Image change detection data
┌──
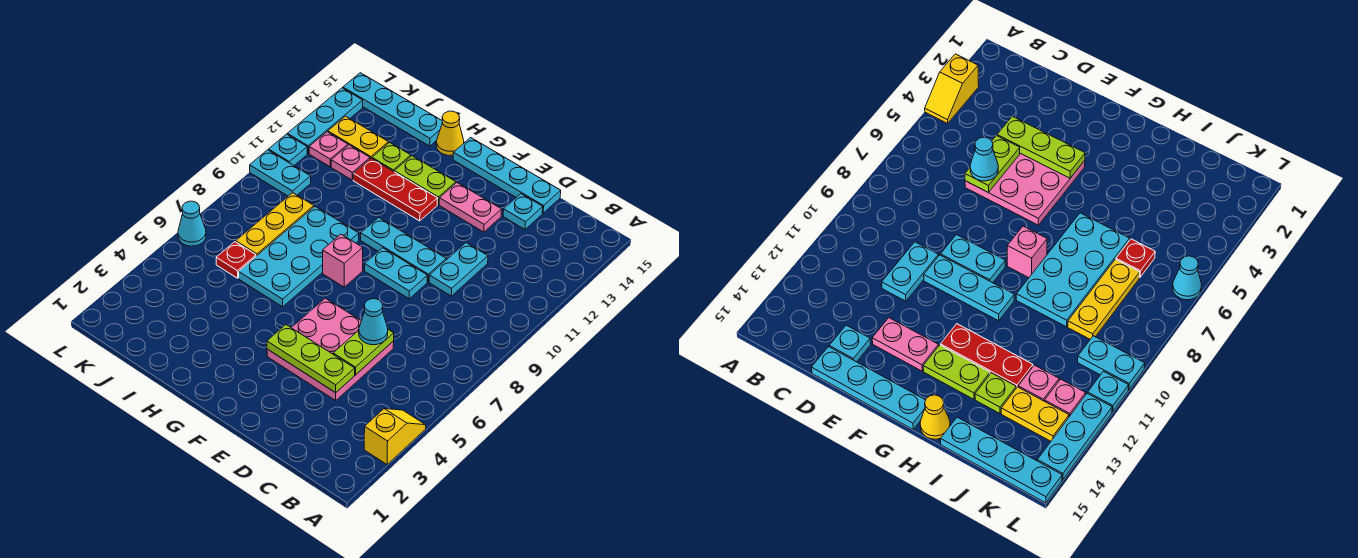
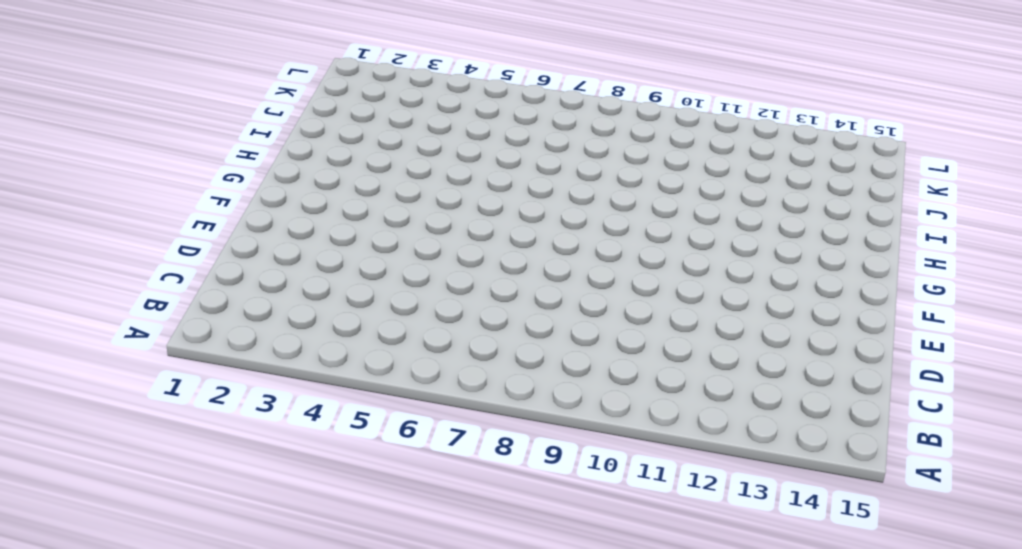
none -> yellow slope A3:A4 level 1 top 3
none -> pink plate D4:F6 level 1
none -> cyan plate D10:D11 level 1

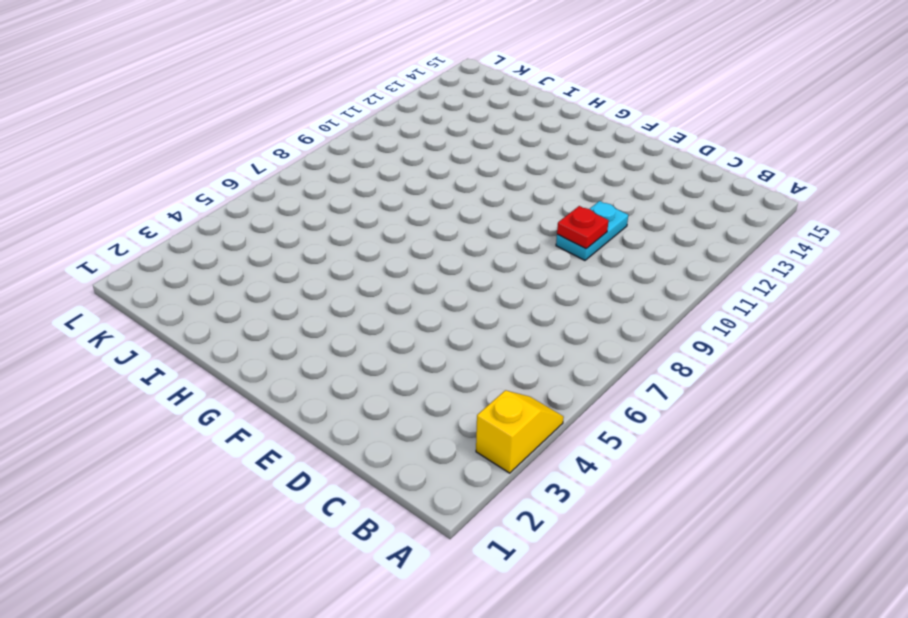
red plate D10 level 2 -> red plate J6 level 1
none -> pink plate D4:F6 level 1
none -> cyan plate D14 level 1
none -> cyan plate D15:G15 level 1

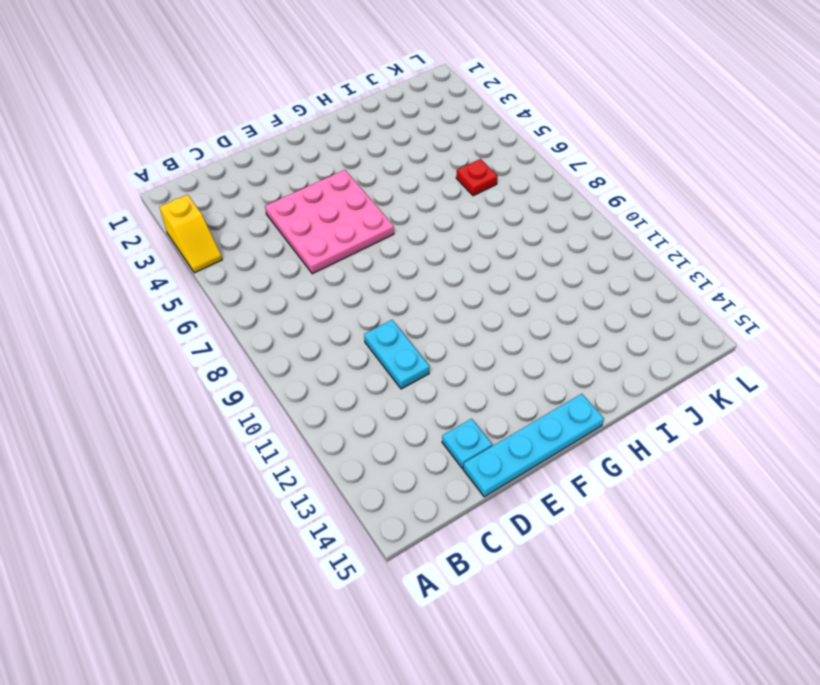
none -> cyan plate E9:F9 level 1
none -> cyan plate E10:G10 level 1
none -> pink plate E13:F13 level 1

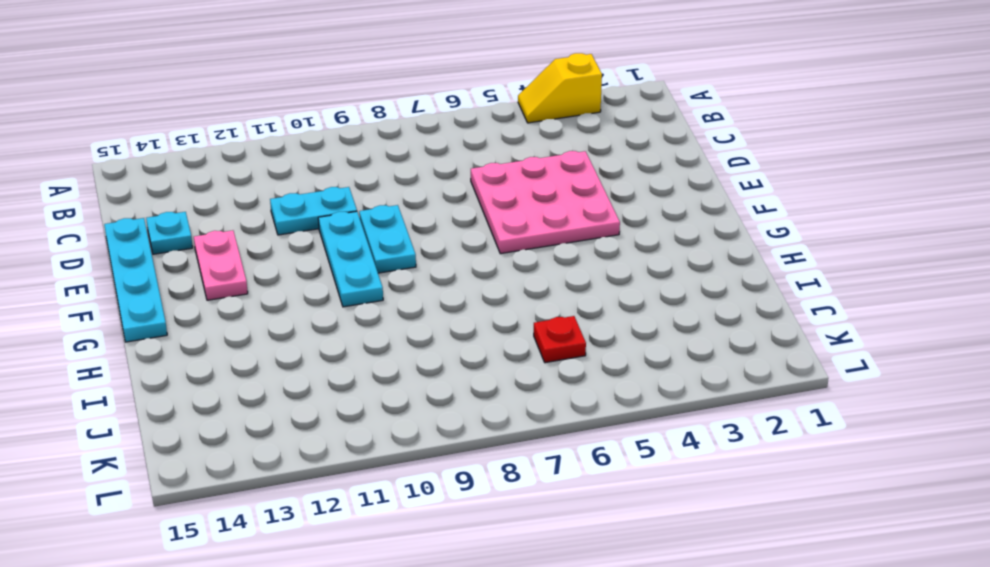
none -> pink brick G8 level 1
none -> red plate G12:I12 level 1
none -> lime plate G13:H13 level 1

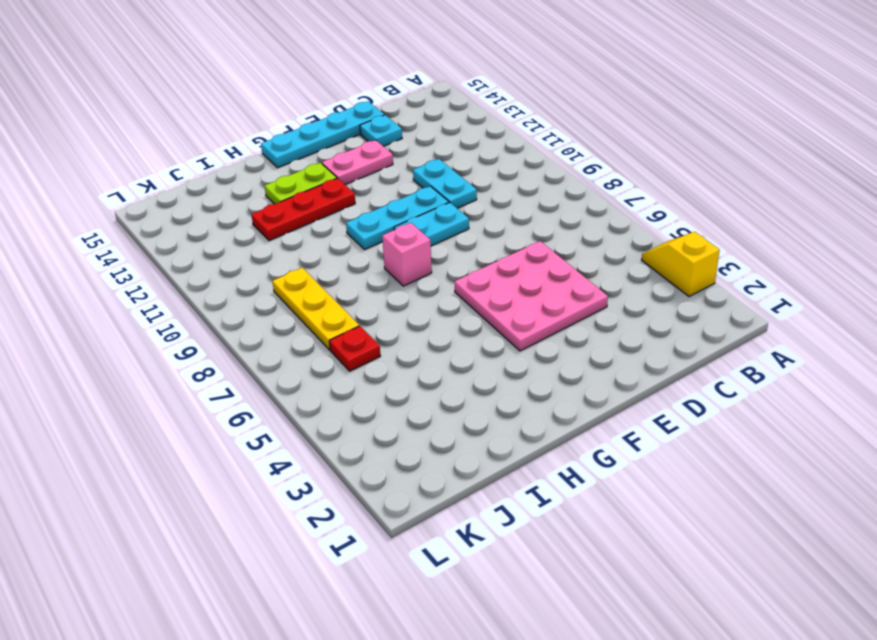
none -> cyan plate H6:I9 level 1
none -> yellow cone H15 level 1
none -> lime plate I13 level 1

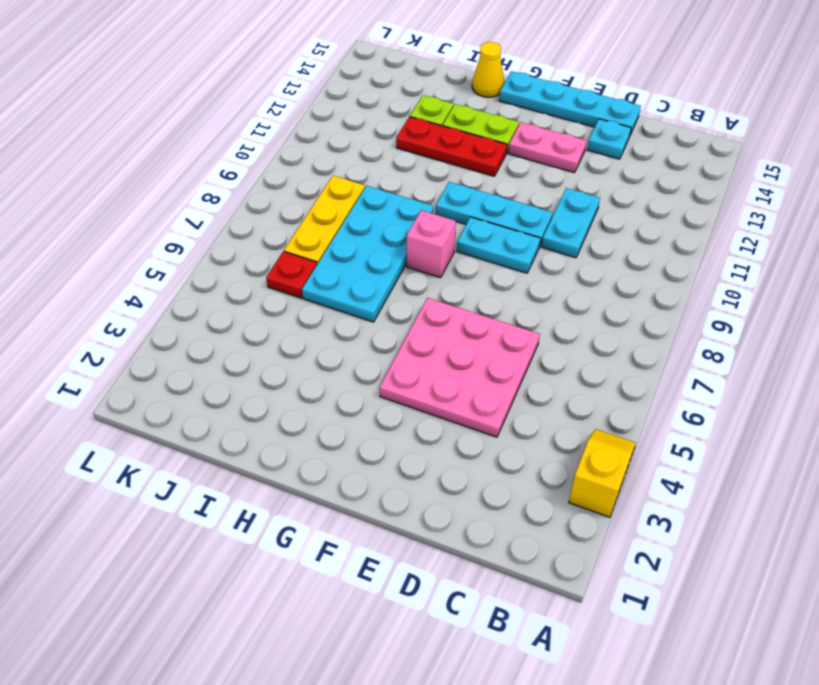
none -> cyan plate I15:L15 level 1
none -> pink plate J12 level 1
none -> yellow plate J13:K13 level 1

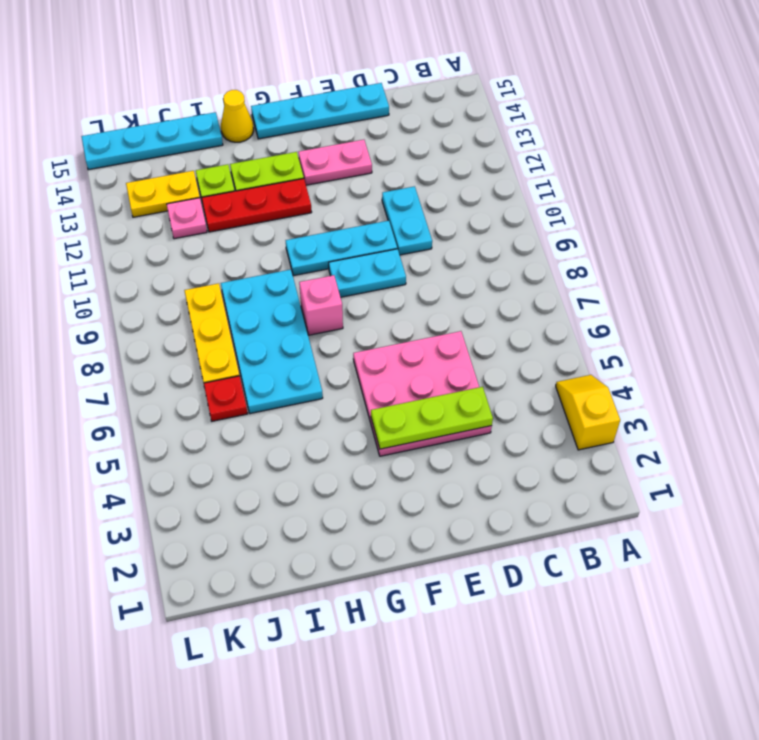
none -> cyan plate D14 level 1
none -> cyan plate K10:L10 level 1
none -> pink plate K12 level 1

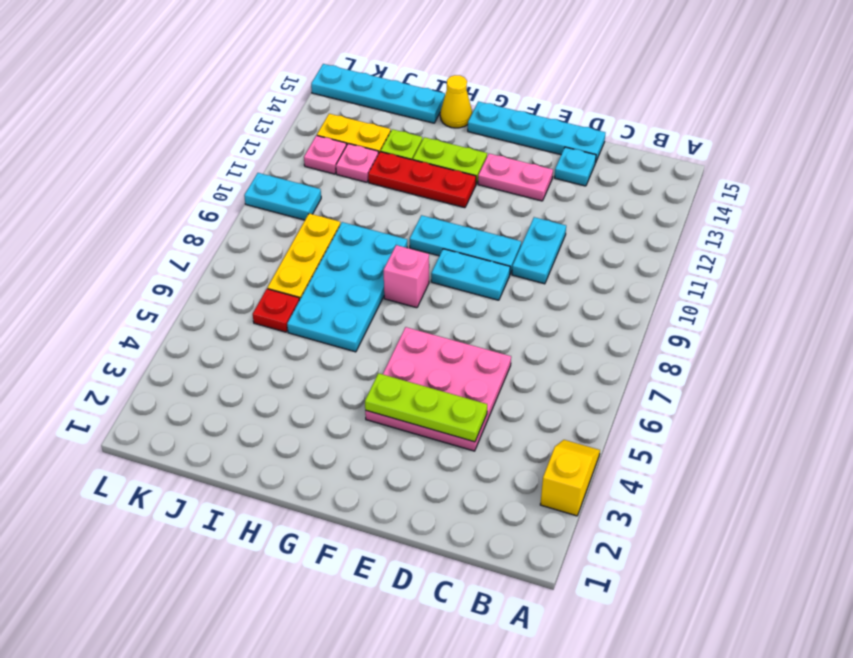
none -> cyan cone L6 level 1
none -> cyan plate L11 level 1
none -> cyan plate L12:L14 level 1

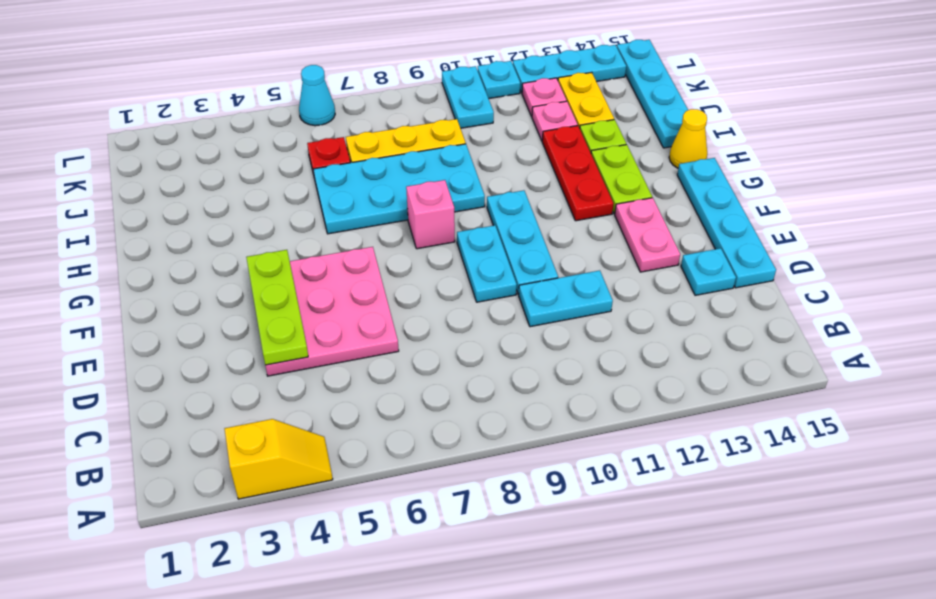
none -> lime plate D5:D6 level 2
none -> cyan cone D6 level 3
└──
┌──
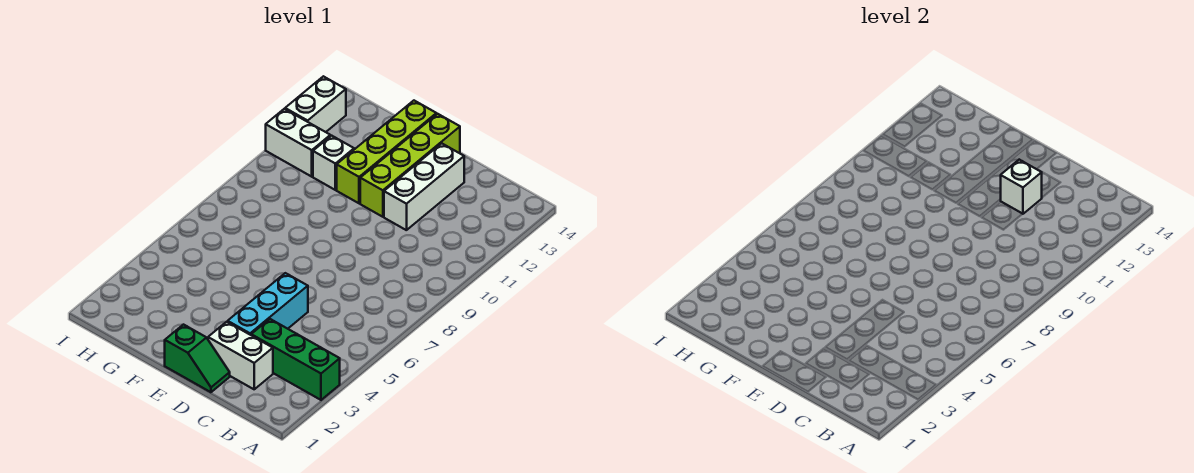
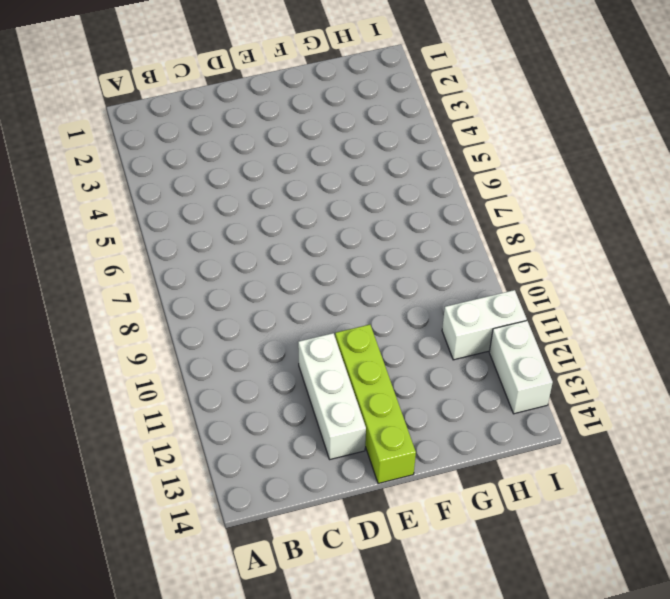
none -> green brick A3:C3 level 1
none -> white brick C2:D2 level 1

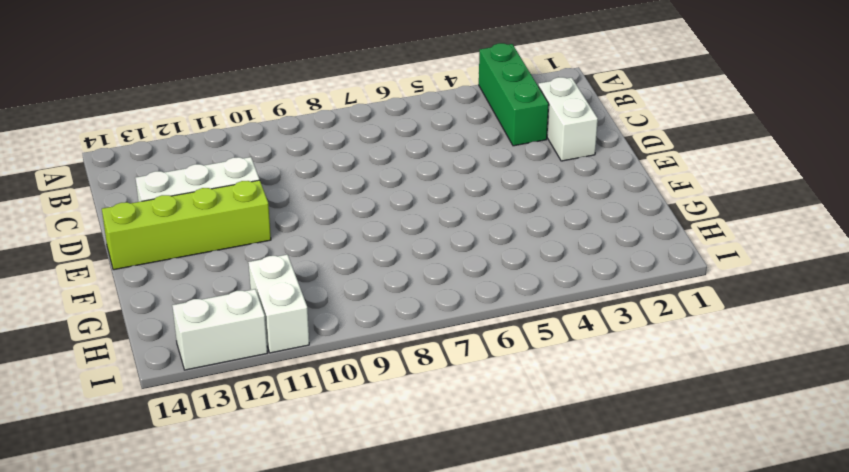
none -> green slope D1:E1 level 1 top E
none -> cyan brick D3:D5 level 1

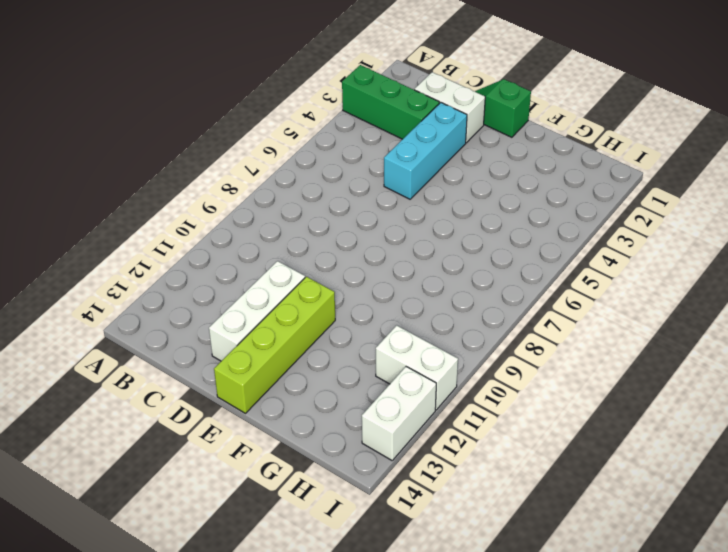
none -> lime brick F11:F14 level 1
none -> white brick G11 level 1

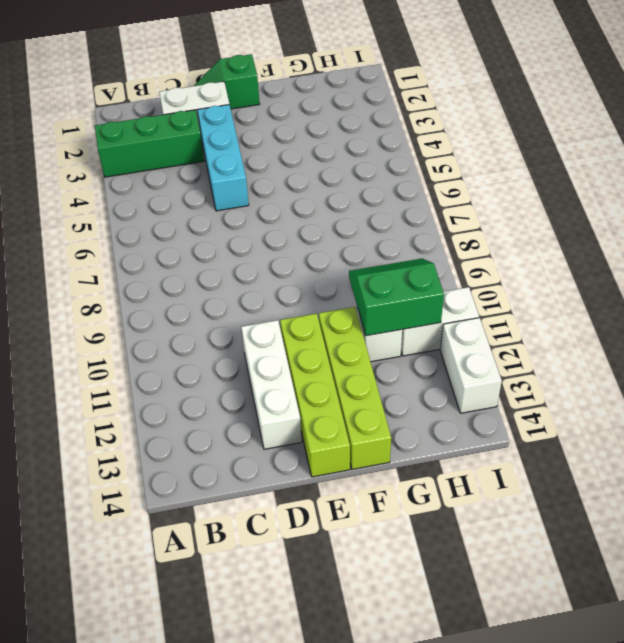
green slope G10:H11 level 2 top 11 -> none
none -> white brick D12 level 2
└──
ACTIVITY =>
Some lines of the records may hold the word "slope". How many do? Answer with a number and nothing else.

EXPECTED ANSWER =>
3